> _Direction_:
Extract every line of the records below verbatim, omitting the picture lines.
- - -
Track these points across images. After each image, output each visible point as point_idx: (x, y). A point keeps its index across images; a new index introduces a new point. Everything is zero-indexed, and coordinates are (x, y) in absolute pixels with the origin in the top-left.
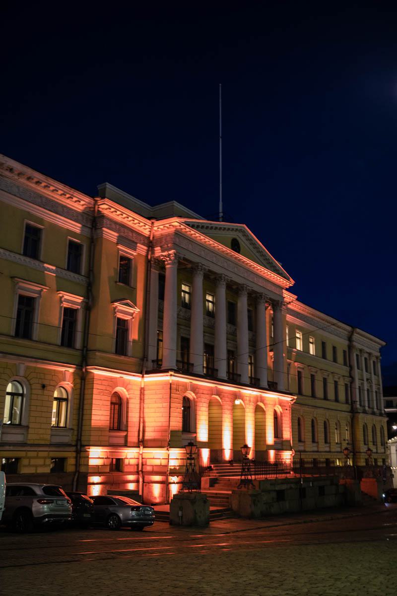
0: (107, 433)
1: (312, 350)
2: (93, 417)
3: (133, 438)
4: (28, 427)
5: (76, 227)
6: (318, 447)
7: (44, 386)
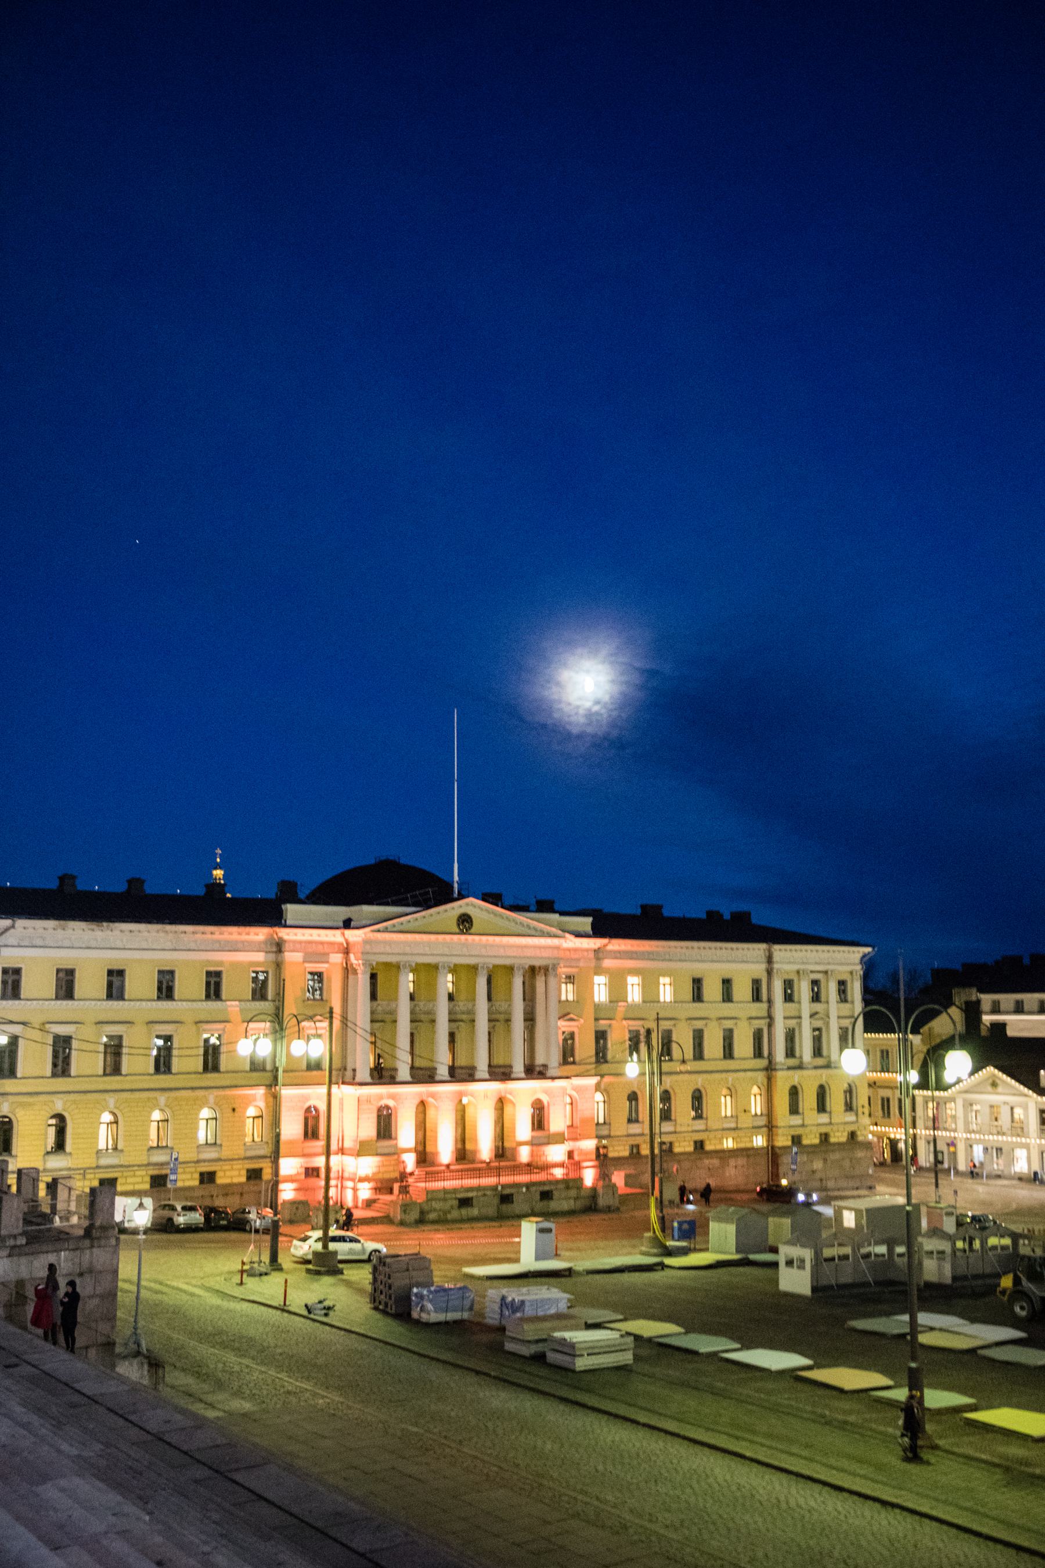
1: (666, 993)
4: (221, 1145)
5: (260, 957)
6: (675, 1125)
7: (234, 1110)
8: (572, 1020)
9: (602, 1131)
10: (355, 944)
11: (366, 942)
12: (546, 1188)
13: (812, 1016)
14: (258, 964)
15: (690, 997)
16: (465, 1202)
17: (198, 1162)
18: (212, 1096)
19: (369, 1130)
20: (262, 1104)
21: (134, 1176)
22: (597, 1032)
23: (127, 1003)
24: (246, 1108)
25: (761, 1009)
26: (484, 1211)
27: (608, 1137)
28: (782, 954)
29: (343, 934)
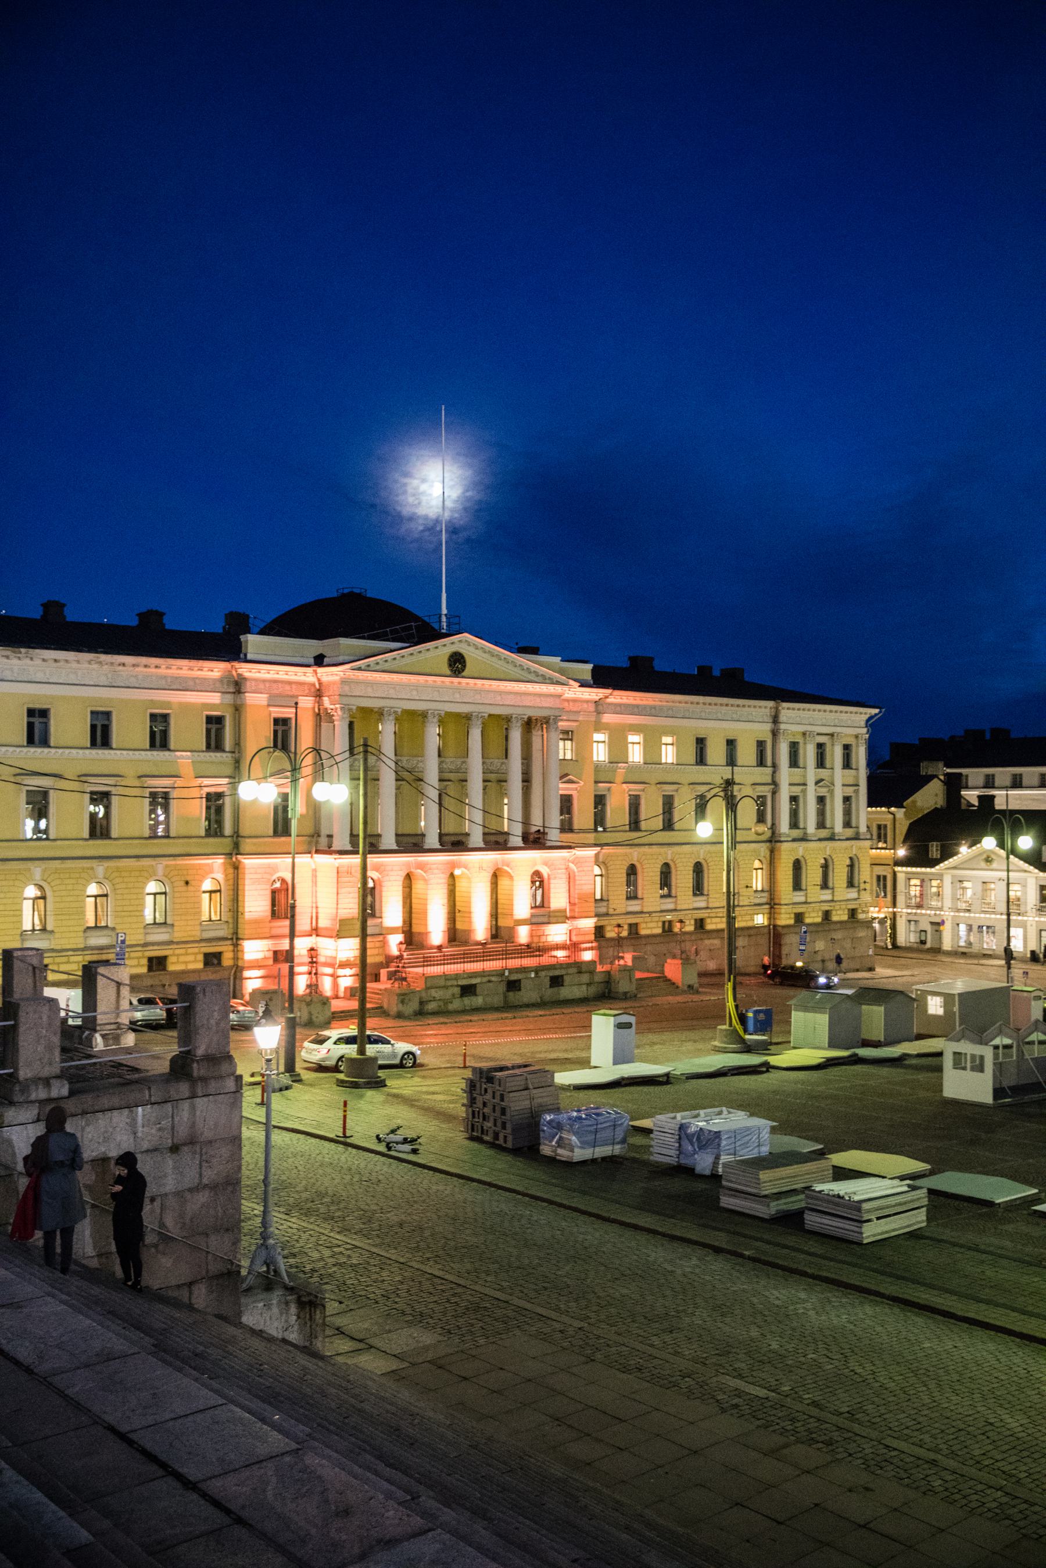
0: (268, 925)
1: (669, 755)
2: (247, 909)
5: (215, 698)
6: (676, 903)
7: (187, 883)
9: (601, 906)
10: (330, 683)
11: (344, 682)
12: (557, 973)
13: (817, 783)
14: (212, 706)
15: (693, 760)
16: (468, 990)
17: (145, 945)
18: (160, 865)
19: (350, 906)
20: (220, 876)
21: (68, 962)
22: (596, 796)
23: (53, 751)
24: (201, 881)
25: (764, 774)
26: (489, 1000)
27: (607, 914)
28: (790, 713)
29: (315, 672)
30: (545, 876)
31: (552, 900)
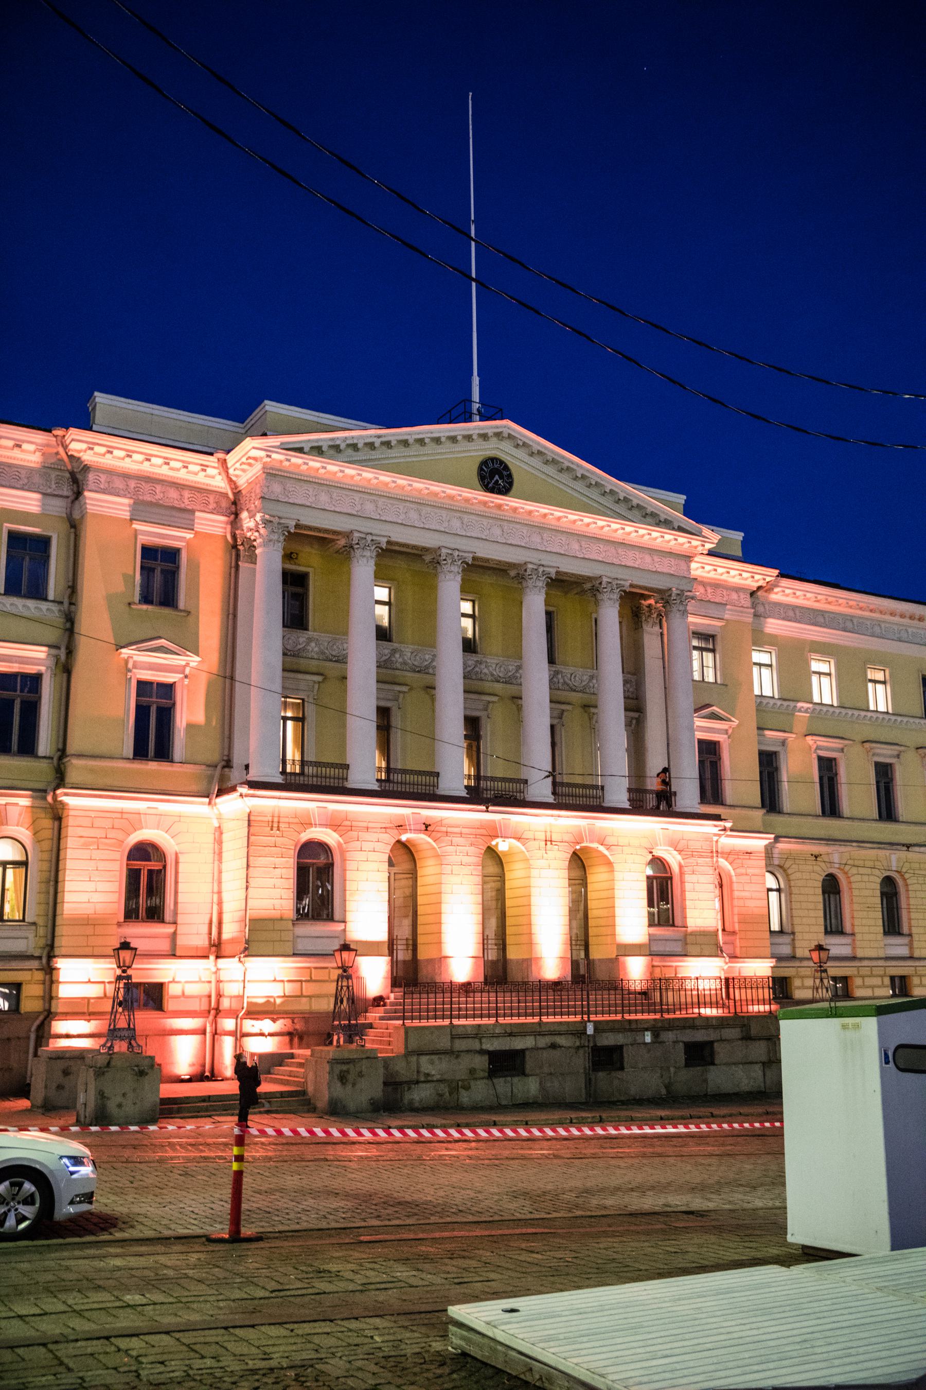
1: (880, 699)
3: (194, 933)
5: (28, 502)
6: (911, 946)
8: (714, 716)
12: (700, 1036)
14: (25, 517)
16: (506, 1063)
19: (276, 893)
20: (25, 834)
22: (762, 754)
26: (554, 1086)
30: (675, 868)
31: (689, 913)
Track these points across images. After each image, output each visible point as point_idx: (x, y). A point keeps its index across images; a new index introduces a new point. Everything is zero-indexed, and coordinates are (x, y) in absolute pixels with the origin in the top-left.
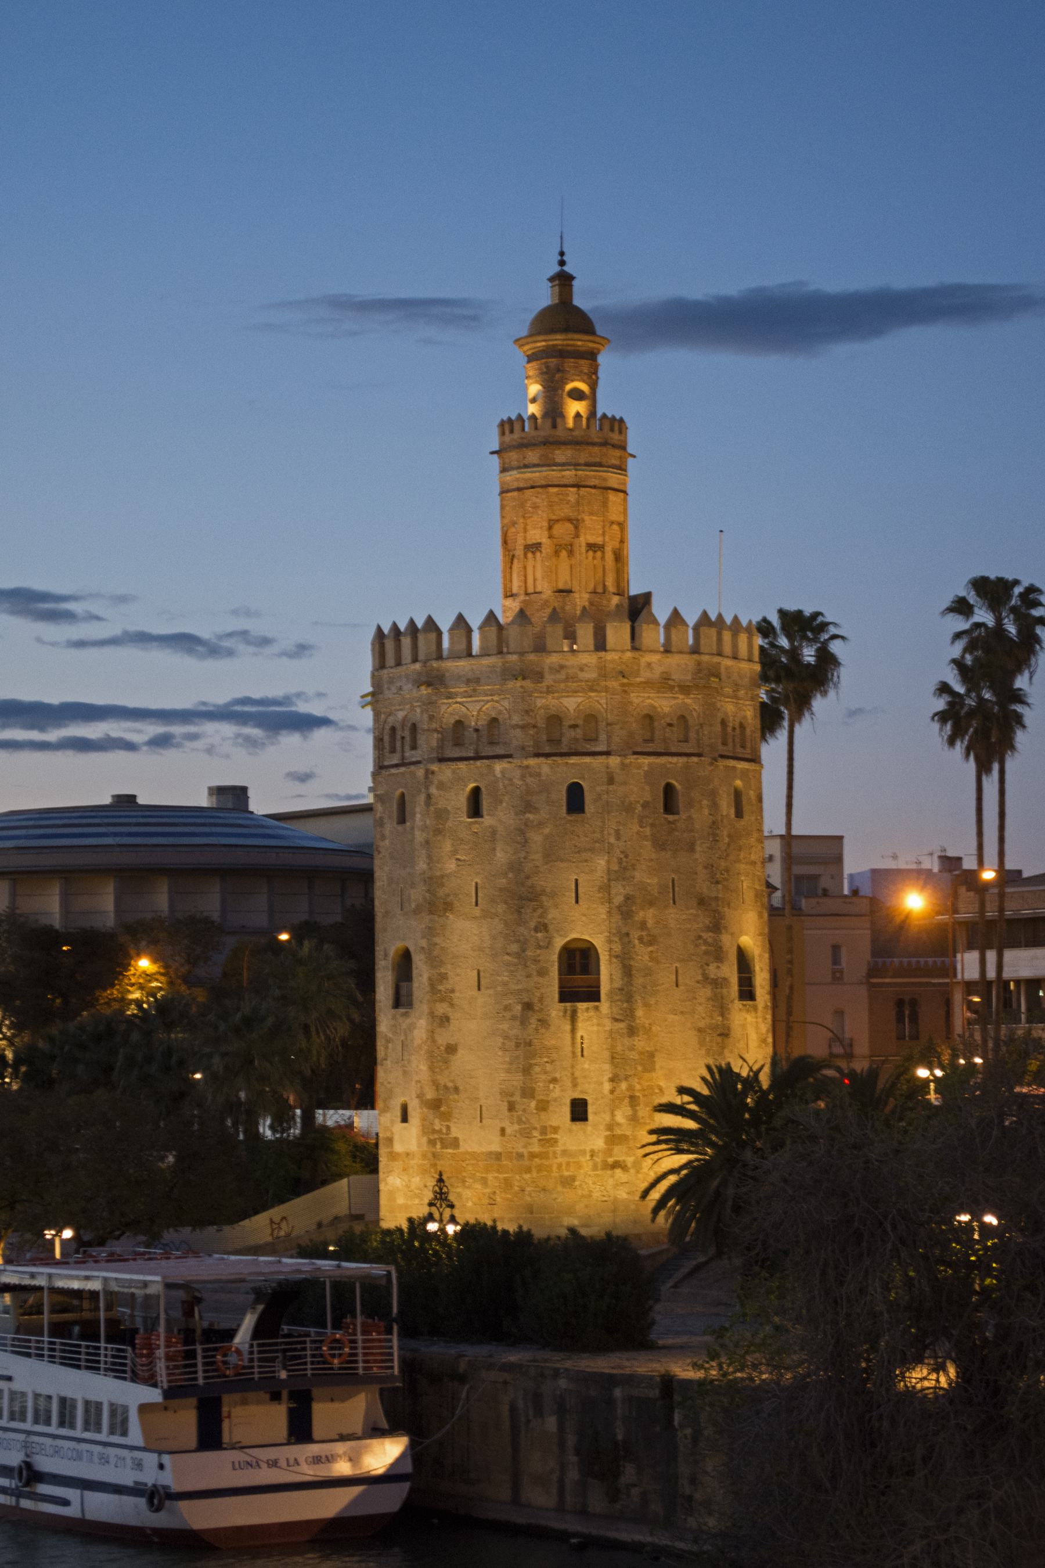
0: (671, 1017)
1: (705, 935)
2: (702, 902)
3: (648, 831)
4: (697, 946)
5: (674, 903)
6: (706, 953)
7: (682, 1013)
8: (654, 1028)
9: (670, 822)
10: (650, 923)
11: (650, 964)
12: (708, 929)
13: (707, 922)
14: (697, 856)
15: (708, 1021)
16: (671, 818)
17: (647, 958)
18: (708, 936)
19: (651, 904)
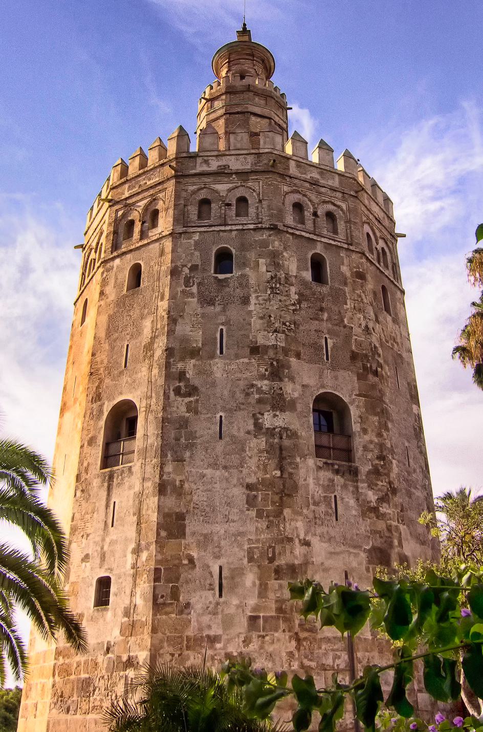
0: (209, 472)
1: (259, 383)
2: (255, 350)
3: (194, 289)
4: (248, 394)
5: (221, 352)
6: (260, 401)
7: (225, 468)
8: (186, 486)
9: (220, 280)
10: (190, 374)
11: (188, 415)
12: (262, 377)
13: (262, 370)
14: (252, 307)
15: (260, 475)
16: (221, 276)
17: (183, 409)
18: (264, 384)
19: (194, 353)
- - -
> _Solution to this task_:
Track these points across images. After each image, output each visible point as point_idx: (x, y). A point keeps its index across images; a new index introduces a new point. Everything is zero-indexed, and coordinates are (x, y) in absolute pixels with the origin in the top-left.
0: (107, 433)
1: (312, 350)
2: (93, 417)
3: (133, 438)
4: (28, 427)
5: (76, 227)
6: (318, 447)
7: (44, 386)
1: (666, 993)
4: (221, 1145)
5: (260, 957)
6: (675, 1125)
7: (234, 1110)
8: (572, 1020)
9: (602, 1131)
10: (355, 944)
11: (366, 942)
12: (546, 1188)
13: (812, 1016)
14: (258, 964)
15: (690, 997)
16: (465, 1202)
17: (198, 1162)
18: (212, 1096)
19: (369, 1130)
20: (262, 1104)
21: (134, 1176)
22: (597, 1032)
23: (127, 1003)
24: (246, 1108)
25: (761, 1009)
26: (484, 1211)
27: (608, 1137)
28: (782, 954)
29: (343, 934)
0: (268, 925)
1: (669, 755)
2: (247, 909)
5: (215, 698)
6: (676, 903)
7: (187, 883)
9: (601, 906)
10: (330, 683)
11: (344, 682)
12: (557, 973)
13: (817, 783)
14: (212, 706)
15: (693, 760)
16: (468, 990)
17: (145, 945)
18: (160, 865)
19: (350, 906)
20: (220, 876)
21: (68, 962)
22: (596, 796)
23: (53, 751)
24: (201, 881)
25: (764, 774)
26: (489, 1000)
27: (607, 914)
28: (790, 713)
29: (315, 672)
30: (545, 876)
31: (552, 900)
1: (880, 699)
3: (194, 933)
5: (28, 502)
6: (911, 946)
8: (714, 716)
12: (700, 1036)
14: (25, 517)
16: (506, 1063)
19: (276, 893)
20: (25, 834)
22: (762, 754)
26: (554, 1086)
30: (675, 868)
31: (689, 913)
Track these points across images. After each image, output each visible point as point_idx: (x, y). A point keeps its index across images; a new index introduces a new point. Everything is zero-indexed, and coordinates are (x, y) in absolute pixels with the origin in the top-left.
0: (671, 1017)
1: (705, 935)
2: (702, 902)
3: (648, 831)
4: (697, 946)
5: (674, 903)
6: (706, 953)
7: (682, 1013)
8: (654, 1028)
9: (670, 822)
10: (650, 923)
11: (650, 964)
12: (708, 929)
13: (707, 922)
14: (697, 856)
15: (708, 1021)
16: (671, 818)
17: (647, 958)
18: (708, 936)
19: (651, 904)
0: (209, 472)
1: (259, 383)
2: (255, 350)
3: (194, 289)
4: (248, 394)
5: (221, 352)
6: (260, 401)
7: (225, 468)
8: (186, 486)
9: (220, 280)
10: (190, 374)
11: (188, 415)
12: (262, 377)
13: (262, 370)
14: (252, 307)
15: (260, 475)
16: (221, 276)
17: (183, 409)
18: (264, 384)
19: (194, 353)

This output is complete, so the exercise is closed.